TASK BRIEF. Scan the entries below for lines holding "none". Give the number of such lines alone.

Image change detection data:

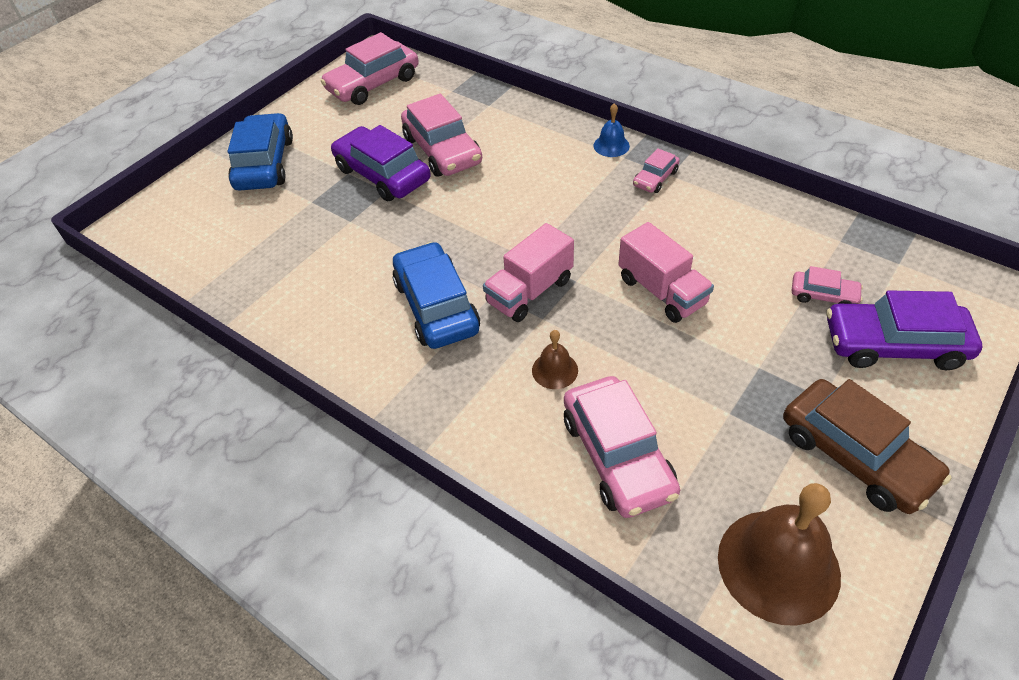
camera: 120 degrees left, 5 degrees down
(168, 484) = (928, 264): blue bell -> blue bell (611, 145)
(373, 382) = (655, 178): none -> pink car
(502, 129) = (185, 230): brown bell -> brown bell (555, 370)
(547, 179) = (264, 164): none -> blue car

TASK SOLUTION. 2